**INSTRUCTIONS FOR THE TASK:** Please restate word for word, and with nothing added, the lines that run from the one holding "shifted: banan [zielony]" to the end of the entries below.

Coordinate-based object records
══════════

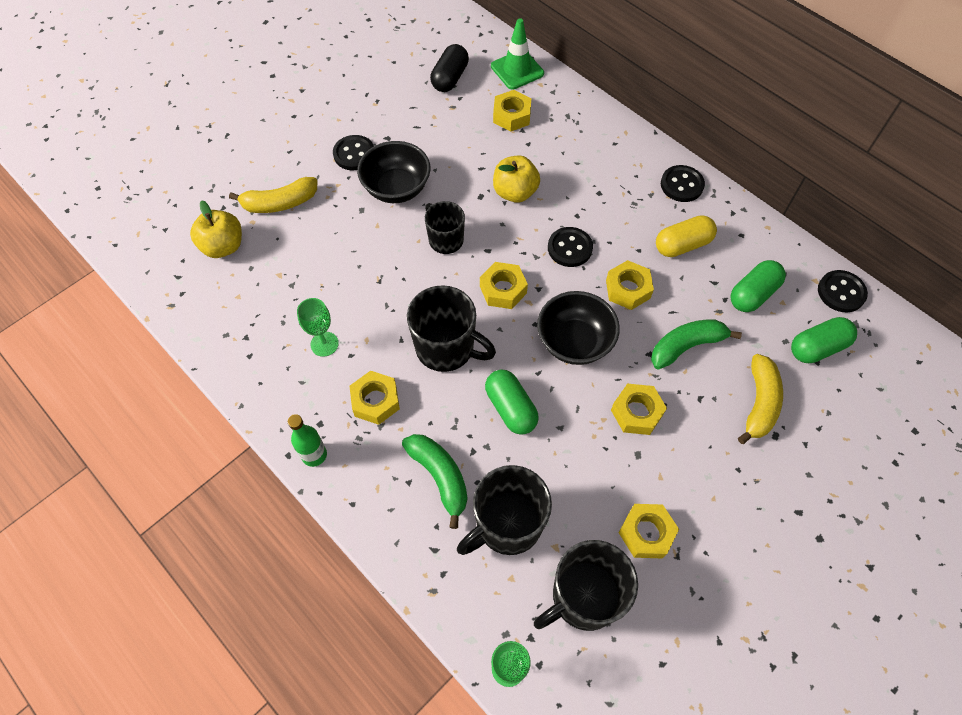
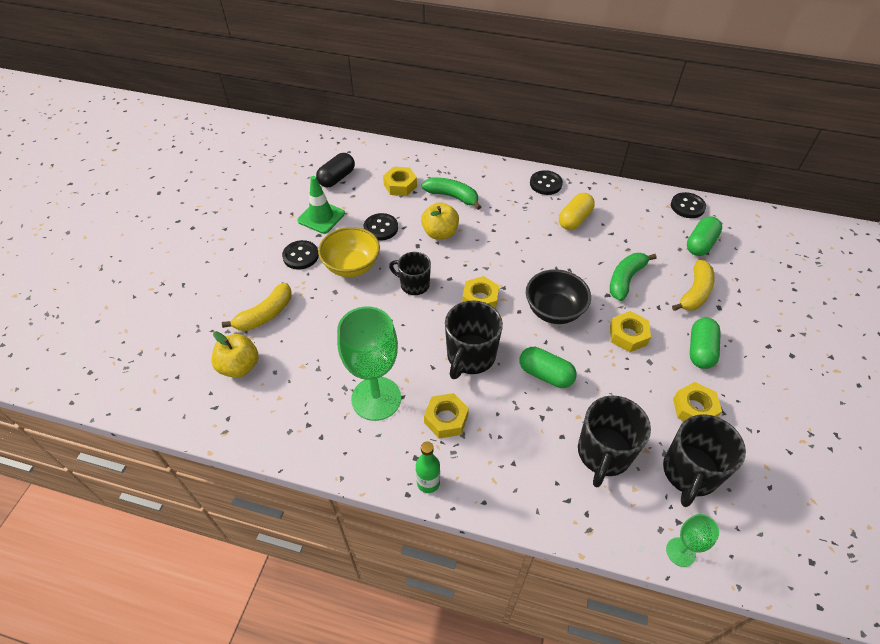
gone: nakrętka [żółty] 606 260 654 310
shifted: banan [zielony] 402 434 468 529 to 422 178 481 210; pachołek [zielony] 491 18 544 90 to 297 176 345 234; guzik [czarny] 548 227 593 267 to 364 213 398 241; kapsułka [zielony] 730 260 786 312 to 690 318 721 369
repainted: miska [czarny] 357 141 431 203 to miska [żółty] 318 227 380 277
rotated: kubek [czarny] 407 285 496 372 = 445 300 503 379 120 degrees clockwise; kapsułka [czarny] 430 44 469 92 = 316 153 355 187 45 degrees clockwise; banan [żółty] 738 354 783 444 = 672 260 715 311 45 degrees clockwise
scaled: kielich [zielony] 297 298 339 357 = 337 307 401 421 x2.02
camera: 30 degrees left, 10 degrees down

══════════

**ANSWER SECTION:**
shifted: banan [zielony] 402 434 468 529 to 422 178 481 210; pachołek [zielony] 491 18 544 90 to 297 176 345 234; guzik [czarny] 548 227 593 267 to 364 213 398 241; kapsułka [zielony] 730 260 786 312 to 690 318 721 369
repainted: miska [czarny] 357 141 431 203 to miska [żółty] 318 227 380 277
rotated: kubek [czarny] 407 285 496 372 = 445 300 503 379 120 degrees clockwise; kapsułka [czarny] 430 44 469 92 = 316 153 355 187 45 degrees clockwise; banan [żółty] 738 354 783 444 = 672 260 715 311 45 degrees clockwise
scaled: kielich [zielony] 297 298 339 357 = 337 307 401 421 x2.02
camera: 30 degrees left, 10 degrees down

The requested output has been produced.